# Task statement
Please write out, word for word, the lines of the material below from the line containing "aircraft [423, 447]" through the end of the material.

# Dataset entries
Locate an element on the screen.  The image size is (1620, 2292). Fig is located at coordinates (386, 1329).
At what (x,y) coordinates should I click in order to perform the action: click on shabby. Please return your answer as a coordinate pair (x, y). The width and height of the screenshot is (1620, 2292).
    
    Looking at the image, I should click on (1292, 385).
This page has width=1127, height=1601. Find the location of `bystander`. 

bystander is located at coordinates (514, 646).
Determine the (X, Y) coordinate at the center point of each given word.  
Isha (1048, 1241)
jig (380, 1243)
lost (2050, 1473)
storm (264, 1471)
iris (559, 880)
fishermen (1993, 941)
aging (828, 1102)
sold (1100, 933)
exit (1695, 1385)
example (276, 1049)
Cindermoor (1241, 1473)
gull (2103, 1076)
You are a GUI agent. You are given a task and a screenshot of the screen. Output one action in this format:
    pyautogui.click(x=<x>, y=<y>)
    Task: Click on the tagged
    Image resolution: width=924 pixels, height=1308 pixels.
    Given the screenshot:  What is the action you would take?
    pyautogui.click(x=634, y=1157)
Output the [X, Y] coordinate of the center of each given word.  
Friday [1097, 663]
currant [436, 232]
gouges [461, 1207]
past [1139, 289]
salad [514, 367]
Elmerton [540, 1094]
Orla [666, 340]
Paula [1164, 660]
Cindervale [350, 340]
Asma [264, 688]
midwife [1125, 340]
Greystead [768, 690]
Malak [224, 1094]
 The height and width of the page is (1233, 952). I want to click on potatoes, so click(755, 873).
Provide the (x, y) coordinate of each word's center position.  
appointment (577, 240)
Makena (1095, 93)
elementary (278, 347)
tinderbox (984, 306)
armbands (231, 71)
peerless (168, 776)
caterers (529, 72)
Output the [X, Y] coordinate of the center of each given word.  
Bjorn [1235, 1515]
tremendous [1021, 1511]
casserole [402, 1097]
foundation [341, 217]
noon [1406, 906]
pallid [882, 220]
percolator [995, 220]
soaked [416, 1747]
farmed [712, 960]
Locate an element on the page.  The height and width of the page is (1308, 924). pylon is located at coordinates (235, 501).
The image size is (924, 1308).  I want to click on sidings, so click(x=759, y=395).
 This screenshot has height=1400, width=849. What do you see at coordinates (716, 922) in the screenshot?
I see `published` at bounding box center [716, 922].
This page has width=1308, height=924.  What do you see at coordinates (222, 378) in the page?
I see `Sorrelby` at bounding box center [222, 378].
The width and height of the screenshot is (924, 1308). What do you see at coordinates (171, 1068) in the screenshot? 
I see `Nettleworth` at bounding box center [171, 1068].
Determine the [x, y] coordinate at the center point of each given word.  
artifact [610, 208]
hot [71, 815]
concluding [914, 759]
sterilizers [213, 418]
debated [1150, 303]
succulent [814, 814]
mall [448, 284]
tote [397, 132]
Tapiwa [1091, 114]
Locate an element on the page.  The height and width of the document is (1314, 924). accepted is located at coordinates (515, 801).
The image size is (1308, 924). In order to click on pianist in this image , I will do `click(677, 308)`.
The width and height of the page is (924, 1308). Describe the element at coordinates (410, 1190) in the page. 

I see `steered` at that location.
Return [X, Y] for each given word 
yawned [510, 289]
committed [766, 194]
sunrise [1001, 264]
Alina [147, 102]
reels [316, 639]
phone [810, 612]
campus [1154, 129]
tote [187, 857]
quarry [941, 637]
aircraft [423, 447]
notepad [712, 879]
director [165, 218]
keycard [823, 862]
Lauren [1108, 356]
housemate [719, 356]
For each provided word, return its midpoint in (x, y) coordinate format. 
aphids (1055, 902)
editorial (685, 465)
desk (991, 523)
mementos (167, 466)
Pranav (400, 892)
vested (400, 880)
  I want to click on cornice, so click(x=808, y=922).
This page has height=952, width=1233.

# Answer below
aircraft [423, 447]
notepad [712, 879]
director [165, 218]
keycard [823, 862]
Lauren [1108, 356]
housemate [719, 356]
For each provided word, return its midpoint in (x, y) coordinate format. 
aphids (1055, 902)
editorial (685, 465)
desk (991, 523)
mementos (167, 466)
Pranav (400, 892)
vested (400, 880)
  I want to click on cornice, so click(x=808, y=922).
This page has height=952, width=1233.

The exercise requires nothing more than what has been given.